(Data provided begins)

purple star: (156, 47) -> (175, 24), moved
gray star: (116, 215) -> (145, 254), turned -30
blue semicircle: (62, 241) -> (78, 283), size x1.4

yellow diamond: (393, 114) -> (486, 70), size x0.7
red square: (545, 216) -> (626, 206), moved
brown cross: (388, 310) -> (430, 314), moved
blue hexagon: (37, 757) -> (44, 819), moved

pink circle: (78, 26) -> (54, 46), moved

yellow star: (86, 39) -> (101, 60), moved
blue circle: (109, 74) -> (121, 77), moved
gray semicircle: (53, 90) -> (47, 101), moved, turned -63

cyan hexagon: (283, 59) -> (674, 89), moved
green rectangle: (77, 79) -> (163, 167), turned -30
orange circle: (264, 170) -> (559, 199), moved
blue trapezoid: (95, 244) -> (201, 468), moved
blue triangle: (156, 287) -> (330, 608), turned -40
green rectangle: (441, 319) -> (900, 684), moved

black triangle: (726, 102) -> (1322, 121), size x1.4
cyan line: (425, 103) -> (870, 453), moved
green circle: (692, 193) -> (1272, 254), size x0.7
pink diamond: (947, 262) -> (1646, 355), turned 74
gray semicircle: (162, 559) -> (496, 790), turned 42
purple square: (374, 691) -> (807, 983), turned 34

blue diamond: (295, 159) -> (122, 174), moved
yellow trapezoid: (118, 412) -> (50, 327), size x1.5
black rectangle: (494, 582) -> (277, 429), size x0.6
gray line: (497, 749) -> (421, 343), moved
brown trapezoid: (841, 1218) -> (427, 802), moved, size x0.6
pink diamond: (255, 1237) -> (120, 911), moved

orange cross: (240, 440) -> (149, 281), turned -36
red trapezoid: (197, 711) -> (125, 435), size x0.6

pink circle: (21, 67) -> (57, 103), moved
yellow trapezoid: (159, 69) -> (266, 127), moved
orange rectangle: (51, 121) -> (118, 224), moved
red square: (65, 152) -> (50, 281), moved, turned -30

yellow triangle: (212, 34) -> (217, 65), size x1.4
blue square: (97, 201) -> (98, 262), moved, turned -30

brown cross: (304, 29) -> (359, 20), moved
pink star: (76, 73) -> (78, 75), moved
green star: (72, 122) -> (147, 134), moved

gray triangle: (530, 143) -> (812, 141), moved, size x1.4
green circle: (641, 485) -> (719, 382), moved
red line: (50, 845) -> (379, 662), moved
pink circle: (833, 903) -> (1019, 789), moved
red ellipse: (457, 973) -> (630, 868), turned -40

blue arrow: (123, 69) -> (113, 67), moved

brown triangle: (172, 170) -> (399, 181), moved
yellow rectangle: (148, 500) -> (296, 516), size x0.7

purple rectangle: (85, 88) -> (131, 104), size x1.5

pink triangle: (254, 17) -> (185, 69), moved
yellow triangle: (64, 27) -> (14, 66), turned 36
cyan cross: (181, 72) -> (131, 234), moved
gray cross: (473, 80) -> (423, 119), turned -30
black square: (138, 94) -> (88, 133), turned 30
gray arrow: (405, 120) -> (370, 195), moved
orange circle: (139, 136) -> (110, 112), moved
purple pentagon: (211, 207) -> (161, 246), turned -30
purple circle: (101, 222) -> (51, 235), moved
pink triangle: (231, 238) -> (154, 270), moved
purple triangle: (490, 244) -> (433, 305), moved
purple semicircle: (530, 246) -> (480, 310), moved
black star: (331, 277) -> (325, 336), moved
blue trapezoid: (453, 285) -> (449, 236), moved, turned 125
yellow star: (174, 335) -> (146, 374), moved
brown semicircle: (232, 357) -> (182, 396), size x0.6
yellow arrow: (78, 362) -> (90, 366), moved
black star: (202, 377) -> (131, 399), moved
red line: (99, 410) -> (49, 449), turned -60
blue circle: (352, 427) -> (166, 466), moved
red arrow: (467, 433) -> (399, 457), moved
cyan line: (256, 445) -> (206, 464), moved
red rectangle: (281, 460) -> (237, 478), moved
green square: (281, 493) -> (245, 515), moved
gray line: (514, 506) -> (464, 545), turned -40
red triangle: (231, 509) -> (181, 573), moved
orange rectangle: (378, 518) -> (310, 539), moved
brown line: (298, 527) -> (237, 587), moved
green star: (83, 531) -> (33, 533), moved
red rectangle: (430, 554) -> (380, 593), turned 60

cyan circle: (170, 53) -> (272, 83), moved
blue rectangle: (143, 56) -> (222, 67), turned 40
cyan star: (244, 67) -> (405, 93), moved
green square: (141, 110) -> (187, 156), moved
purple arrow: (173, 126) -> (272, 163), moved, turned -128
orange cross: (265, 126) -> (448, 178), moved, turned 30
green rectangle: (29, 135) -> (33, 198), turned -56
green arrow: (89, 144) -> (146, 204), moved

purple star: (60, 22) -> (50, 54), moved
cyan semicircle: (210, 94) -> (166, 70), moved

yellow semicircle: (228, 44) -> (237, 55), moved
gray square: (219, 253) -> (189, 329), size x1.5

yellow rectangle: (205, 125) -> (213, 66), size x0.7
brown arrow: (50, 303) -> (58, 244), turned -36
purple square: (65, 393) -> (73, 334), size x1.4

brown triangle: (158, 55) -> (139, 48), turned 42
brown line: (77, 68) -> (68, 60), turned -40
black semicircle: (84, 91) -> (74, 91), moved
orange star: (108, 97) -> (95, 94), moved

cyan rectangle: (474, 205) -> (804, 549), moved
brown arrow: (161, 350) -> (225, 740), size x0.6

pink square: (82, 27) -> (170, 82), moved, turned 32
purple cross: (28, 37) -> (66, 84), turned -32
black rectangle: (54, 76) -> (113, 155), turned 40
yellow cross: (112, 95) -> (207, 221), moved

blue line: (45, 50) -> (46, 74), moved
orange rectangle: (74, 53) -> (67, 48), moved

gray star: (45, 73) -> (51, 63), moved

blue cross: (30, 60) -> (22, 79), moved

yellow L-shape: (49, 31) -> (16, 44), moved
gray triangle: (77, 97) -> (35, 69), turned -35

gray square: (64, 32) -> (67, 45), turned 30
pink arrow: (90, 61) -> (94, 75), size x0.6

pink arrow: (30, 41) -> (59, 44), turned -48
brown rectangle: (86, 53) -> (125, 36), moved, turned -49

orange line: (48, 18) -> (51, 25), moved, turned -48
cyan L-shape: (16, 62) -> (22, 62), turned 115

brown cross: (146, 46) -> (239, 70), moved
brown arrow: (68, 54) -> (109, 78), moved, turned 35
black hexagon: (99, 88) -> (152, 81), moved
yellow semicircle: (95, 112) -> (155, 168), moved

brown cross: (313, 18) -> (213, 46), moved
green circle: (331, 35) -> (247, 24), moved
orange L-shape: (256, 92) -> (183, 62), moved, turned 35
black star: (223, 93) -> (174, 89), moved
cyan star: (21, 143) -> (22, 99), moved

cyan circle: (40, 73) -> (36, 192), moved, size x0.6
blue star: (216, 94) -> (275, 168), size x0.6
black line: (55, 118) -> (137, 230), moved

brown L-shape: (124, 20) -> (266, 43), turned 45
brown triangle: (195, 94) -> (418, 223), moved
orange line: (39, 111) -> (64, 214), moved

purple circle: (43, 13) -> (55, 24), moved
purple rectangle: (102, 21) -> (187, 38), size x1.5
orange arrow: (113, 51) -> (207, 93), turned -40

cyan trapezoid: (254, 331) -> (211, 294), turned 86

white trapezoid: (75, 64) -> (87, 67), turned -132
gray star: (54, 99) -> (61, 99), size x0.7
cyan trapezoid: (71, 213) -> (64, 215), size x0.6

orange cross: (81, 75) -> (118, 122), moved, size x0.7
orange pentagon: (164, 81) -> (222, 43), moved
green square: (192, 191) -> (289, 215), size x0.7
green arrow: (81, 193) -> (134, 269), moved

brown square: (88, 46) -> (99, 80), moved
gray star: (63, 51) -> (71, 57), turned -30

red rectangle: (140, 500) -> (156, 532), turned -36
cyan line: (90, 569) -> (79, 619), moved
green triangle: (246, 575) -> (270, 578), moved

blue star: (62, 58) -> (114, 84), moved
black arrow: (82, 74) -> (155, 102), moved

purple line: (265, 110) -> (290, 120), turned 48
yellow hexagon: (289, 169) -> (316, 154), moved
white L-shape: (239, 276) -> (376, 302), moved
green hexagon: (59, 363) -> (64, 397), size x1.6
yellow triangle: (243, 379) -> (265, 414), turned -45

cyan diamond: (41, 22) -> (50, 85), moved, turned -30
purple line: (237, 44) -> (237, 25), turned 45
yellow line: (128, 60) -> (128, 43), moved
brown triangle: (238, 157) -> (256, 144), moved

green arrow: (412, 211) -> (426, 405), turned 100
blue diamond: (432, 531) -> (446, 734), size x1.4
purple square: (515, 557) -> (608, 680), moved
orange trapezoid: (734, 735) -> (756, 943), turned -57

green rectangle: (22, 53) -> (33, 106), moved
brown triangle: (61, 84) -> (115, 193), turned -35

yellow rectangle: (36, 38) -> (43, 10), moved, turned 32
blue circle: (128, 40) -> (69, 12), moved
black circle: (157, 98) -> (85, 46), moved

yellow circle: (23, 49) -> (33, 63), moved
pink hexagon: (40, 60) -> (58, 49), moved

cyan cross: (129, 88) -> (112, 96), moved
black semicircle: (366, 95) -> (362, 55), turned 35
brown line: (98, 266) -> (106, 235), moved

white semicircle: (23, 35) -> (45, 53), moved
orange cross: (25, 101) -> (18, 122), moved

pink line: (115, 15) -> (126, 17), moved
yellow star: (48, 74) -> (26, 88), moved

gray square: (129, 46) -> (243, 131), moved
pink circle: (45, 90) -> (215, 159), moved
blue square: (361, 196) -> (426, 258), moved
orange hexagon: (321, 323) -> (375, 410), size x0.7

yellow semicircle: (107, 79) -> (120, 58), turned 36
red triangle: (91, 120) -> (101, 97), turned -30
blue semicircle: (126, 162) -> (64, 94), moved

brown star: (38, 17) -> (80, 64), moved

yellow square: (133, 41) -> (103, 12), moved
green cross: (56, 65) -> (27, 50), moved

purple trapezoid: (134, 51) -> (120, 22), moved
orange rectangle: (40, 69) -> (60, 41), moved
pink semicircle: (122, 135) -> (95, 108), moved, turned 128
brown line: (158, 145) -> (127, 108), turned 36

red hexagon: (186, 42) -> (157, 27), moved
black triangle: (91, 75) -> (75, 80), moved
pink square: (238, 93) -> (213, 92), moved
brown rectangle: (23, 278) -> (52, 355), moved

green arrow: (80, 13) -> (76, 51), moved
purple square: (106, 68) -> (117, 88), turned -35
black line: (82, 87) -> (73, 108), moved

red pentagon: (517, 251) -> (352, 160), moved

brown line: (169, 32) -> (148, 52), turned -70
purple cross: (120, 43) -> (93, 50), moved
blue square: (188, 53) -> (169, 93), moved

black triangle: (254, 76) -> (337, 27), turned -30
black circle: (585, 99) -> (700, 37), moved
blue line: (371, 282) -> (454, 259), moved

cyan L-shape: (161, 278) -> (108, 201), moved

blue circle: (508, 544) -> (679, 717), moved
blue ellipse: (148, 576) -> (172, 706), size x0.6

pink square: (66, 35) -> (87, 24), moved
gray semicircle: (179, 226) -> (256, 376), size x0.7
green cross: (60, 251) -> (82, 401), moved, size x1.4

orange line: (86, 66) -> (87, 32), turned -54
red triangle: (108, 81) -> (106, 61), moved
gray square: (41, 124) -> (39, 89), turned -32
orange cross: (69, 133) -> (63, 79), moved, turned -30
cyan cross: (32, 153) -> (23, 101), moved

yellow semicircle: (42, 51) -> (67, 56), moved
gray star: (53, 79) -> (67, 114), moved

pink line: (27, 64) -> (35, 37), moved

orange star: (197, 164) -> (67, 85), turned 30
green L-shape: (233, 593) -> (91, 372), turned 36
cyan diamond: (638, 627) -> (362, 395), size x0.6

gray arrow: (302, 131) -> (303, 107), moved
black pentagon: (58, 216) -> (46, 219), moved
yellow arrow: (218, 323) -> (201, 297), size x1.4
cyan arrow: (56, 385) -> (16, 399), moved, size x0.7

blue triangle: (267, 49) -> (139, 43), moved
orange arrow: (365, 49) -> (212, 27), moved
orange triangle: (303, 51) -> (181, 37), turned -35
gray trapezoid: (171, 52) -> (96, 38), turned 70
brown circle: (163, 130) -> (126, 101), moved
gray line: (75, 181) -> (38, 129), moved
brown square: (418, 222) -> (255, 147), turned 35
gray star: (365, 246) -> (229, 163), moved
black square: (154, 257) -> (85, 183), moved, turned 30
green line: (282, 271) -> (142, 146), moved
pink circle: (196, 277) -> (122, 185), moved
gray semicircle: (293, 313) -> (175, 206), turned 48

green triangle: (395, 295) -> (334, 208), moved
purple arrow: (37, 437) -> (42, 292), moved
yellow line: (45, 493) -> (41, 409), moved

(Data provided ends)

Retype only the stretch of lines above starting at the one with "orange star: (108, 97) -> (95, 94), moved" and stopping at the one with "purple circle: (43, 13) -> (55, 24), moved", exactly as written, with both kept.

orange star: (108, 97) -> (95, 94), moved

cyan rectangle: (474, 205) -> (804, 549), moved
brown arrow: (161, 350) -> (225, 740), size x0.6

pink square: (82, 27) -> (170, 82), moved, turned 32
purple cross: (28, 37) -> (66, 84), turned -32
black rectangle: (54, 76) -> (113, 155), turned 40
yellow cross: (112, 95) -> (207, 221), moved

blue line: (45, 50) -> (46, 74), moved
orange rectangle: (74, 53) -> (67, 48), moved

gray star: (45, 73) -> (51, 63), moved

blue cross: (30, 60) -> (22, 79), moved

yellow L-shape: (49, 31) -> (16, 44), moved
gray triangle: (77, 97) -> (35, 69), turned -35

gray square: (64, 32) -> (67, 45), turned 30
pink arrow: (90, 61) -> (94, 75), size x0.6

pink arrow: (30, 41) -> (59, 44), turned -48
brown rectangle: (86, 53) -> (125, 36), moved, turned -49

orange line: (48, 18) -> (51, 25), moved, turned -48
cyan L-shape: (16, 62) -> (22, 62), turned 115

brown cross: (146, 46) -> (239, 70), moved
brown arrow: (68, 54) -> (109, 78), moved, turned 35
black hexagon: (99, 88) -> (152, 81), moved
yellow semicircle: (95, 112) -> (155, 168), moved

brown cross: (313, 18) -> (213, 46), moved
green circle: (331, 35) -> (247, 24), moved
orange L-shape: (256, 92) -> (183, 62), moved, turned 35
black star: (223, 93) -> (174, 89), moved
cyan star: (21, 143) -> (22, 99), moved

cyan circle: (40, 73) -> (36, 192), moved, size x0.6
blue star: (216, 94) -> (275, 168), size x0.6
black line: (55, 118) -> (137, 230), moved

brown L-shape: (124, 20) -> (266, 43), turned 45
brown triangle: (195, 94) -> (418, 223), moved
orange line: (39, 111) -> (64, 214), moved

purple circle: (43, 13) -> (55, 24), moved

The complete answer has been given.